-------- Data for this task --------
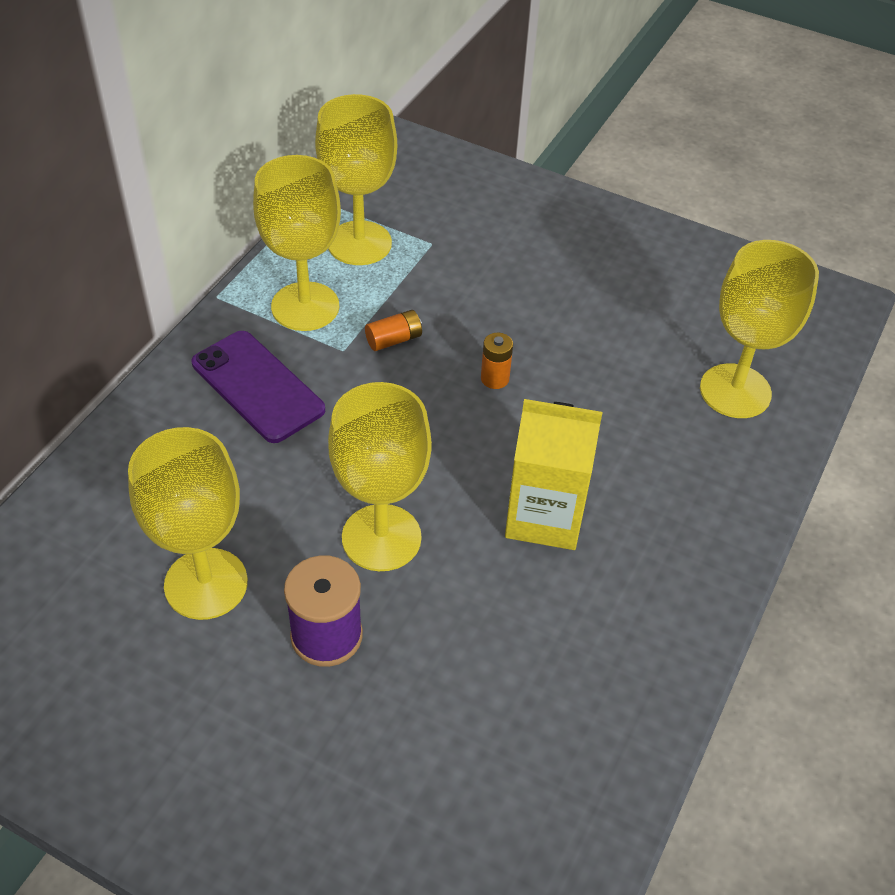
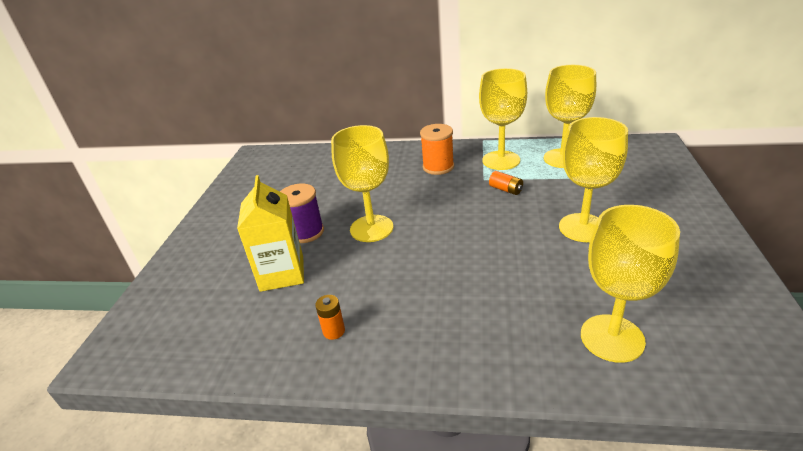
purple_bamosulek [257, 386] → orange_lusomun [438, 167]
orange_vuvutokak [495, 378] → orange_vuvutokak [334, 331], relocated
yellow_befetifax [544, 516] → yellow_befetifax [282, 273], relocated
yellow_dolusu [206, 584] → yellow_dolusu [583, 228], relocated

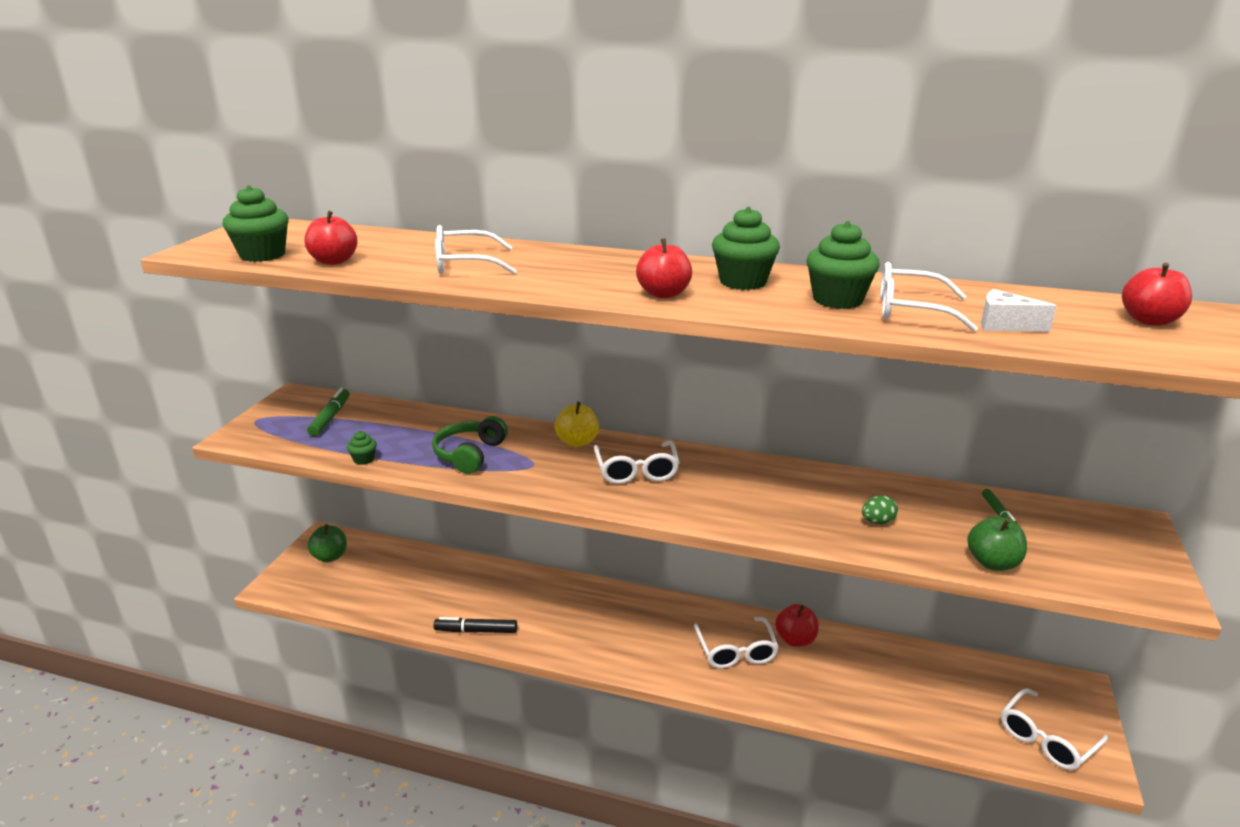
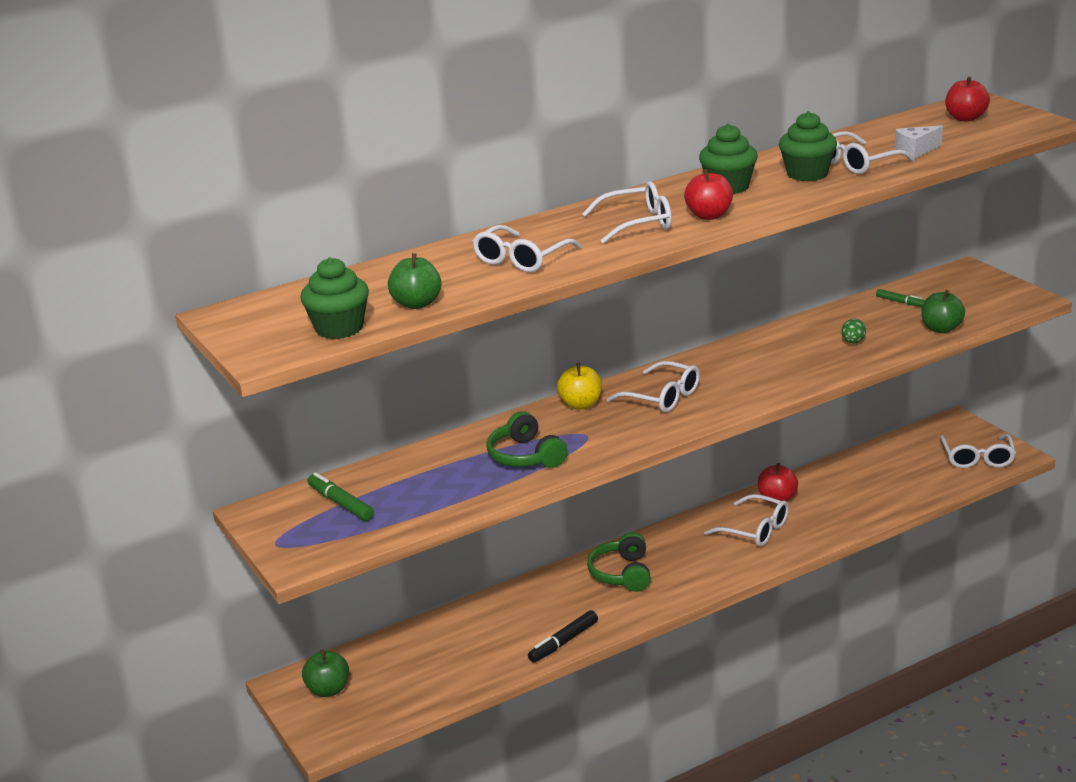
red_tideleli [334, 261] → green_tideleli [417, 304]
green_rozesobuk [364, 459] → -
- → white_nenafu [637, 223]
- → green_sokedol [622, 573]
--------
# [What is required]
The response must consist of the entries above exactly as they stand, minus any pictures.

# [Task output]
purple_bamosulek [257, 386] → orange_lusomun [438, 167]
orange_vuvutokak [495, 378] → orange_vuvutokak [334, 331], relocated
yellow_befetifax [544, 516] → yellow_befetifax [282, 273], relocated
yellow_dolusu [206, 584] → yellow_dolusu [583, 228], relocated

red_tideleli [334, 261] → green_tideleli [417, 304]
green_rozesobuk [364, 459] → -
- → white_nenafu [637, 223]
- → green_sokedol [622, 573]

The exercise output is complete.